> **Problem requirements**
Return every motion and rotation line from all entries verbatim, omitting the pictures.

> **Material supplied**
□ □ □ □ □ □ □

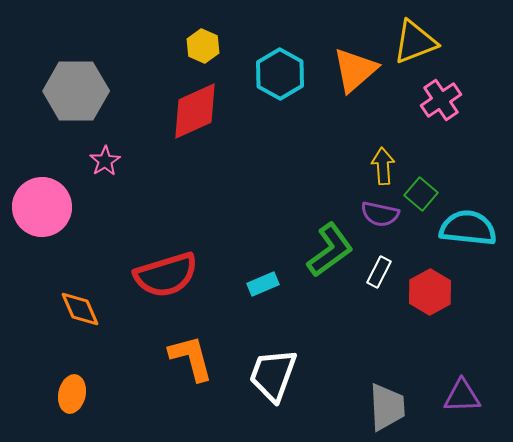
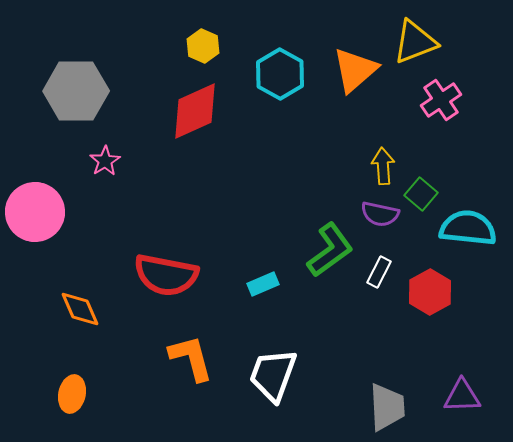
pink circle: moved 7 px left, 5 px down
red semicircle: rotated 28 degrees clockwise
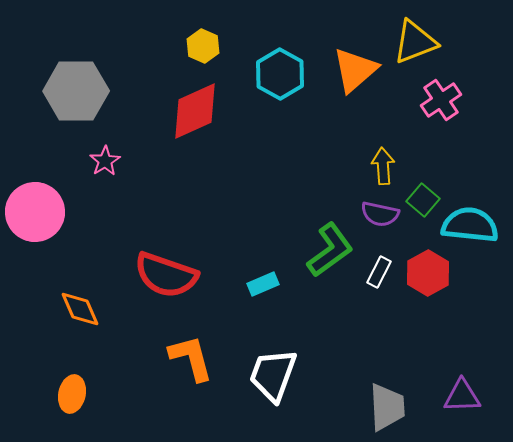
green square: moved 2 px right, 6 px down
cyan semicircle: moved 2 px right, 3 px up
red semicircle: rotated 8 degrees clockwise
red hexagon: moved 2 px left, 19 px up
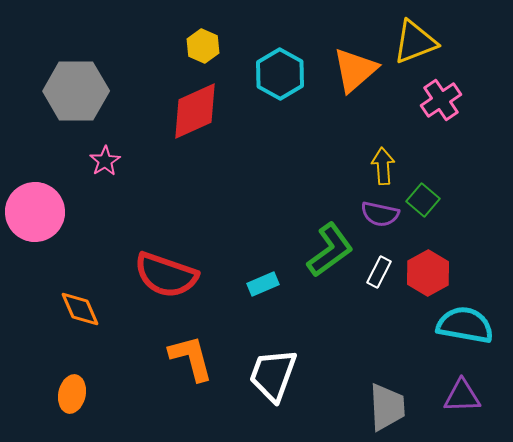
cyan semicircle: moved 5 px left, 100 px down; rotated 4 degrees clockwise
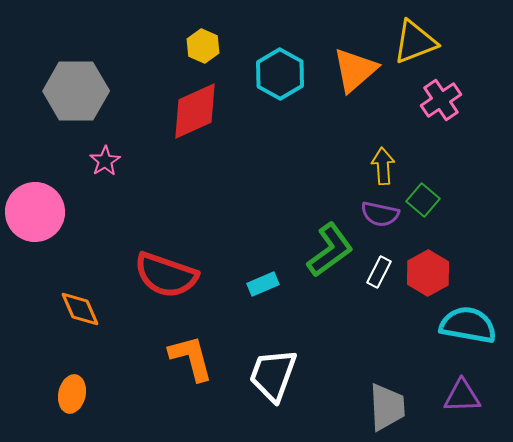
cyan semicircle: moved 3 px right
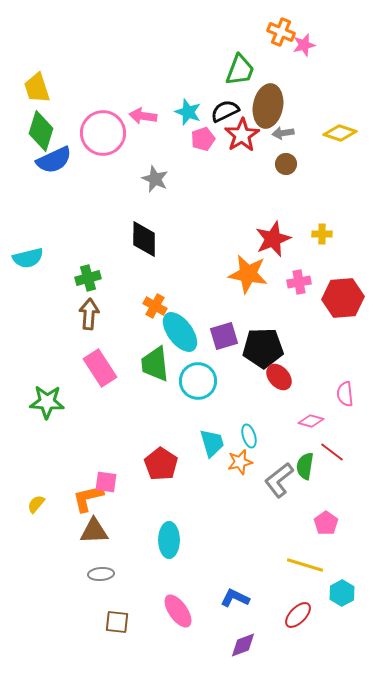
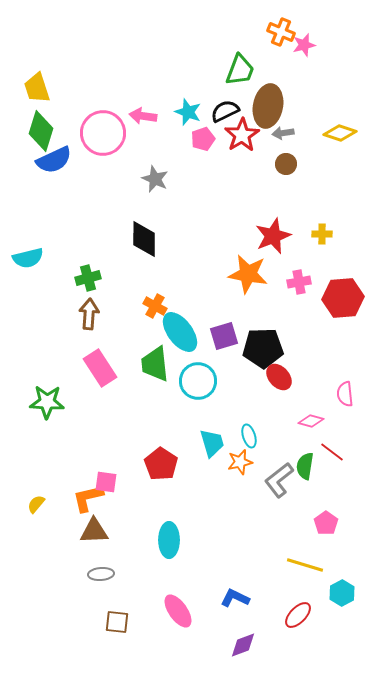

□ □ □ □ □ □ □

> **Response to the exercise**
pink circle: moved 7 px left, 5 px down
red semicircle: rotated 28 degrees clockwise
green square: moved 2 px right, 6 px down
cyan semicircle: moved 2 px right, 3 px up
red semicircle: rotated 8 degrees clockwise
red hexagon: moved 2 px left, 19 px up
cyan semicircle: moved 5 px left, 100 px down; rotated 4 degrees clockwise
cyan semicircle: moved 3 px right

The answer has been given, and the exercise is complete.